§ **Instructions to follow**:
Below is a block of entries; repeat exactly the lines starting at the line that contains "camera: 40 degrees right, 15 degrees up" and ending at the line that contains "(350, 101) = (405, 176): pink", both included.

§ **Information shown**:
:::
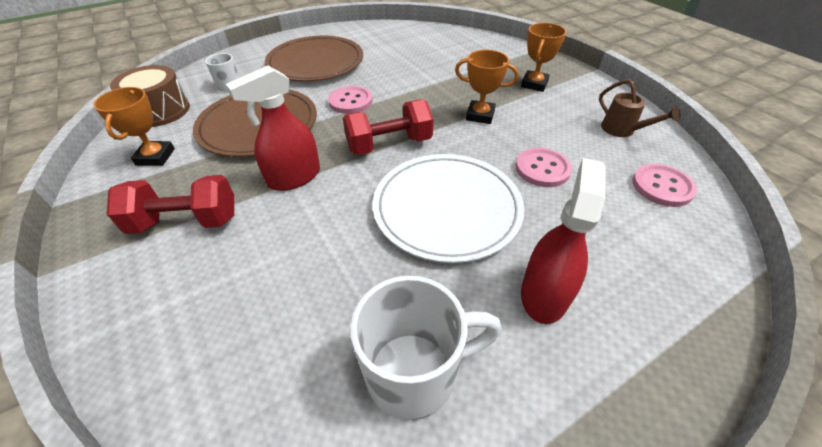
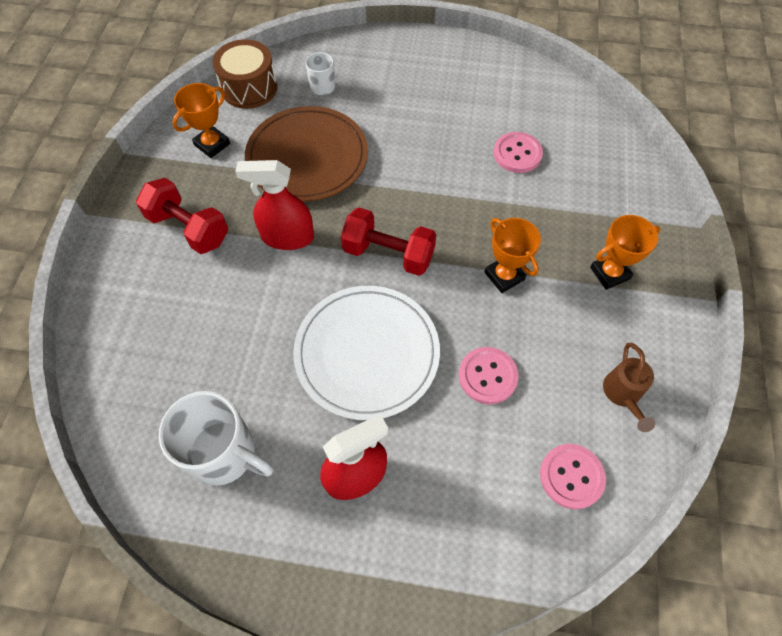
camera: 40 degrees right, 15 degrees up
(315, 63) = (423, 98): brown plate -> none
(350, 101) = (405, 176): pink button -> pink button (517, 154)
:::
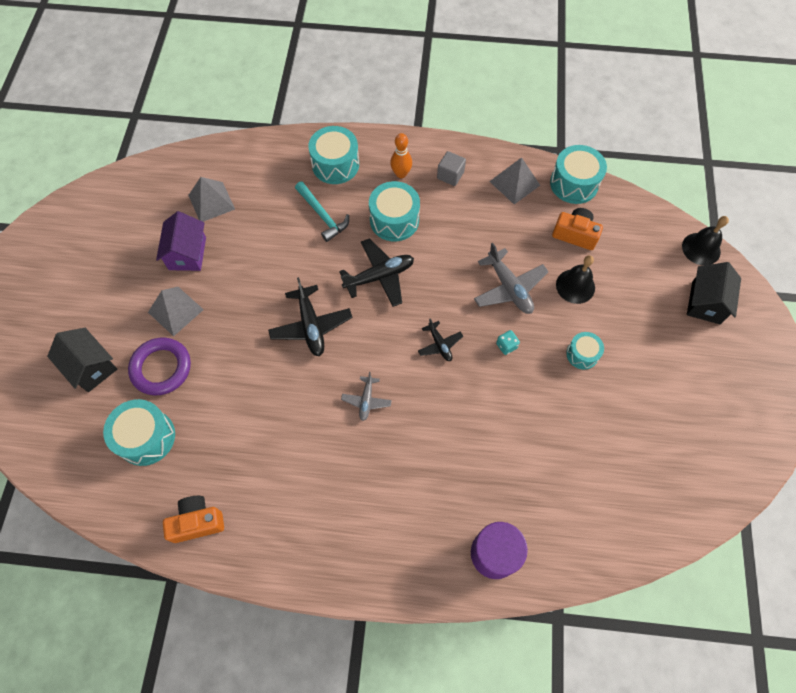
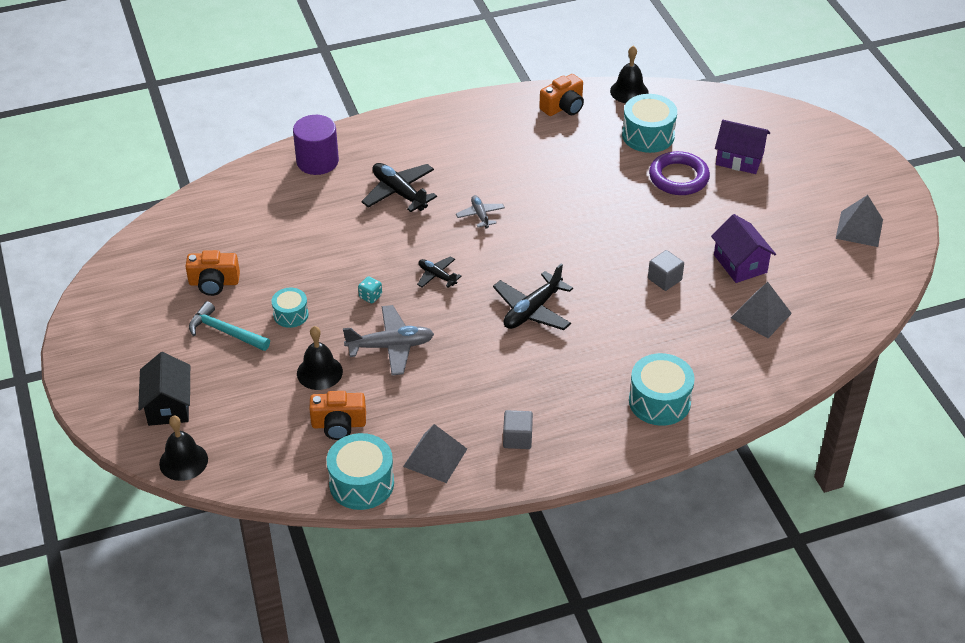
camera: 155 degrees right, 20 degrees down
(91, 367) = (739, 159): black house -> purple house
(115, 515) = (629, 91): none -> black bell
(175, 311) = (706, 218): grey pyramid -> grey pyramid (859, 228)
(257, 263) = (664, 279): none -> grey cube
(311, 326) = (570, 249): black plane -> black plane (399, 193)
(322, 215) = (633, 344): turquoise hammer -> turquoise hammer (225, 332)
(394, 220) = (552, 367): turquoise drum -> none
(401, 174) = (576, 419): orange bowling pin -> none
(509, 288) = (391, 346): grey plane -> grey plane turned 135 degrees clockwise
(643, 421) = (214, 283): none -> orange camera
:::
§ **Written answer**:
camera: 40 degrees right, 15 degrees up
(315, 63) = (423, 98): brown plate -> none
(350, 101) = (405, 176): pink button -> pink button (517, 154)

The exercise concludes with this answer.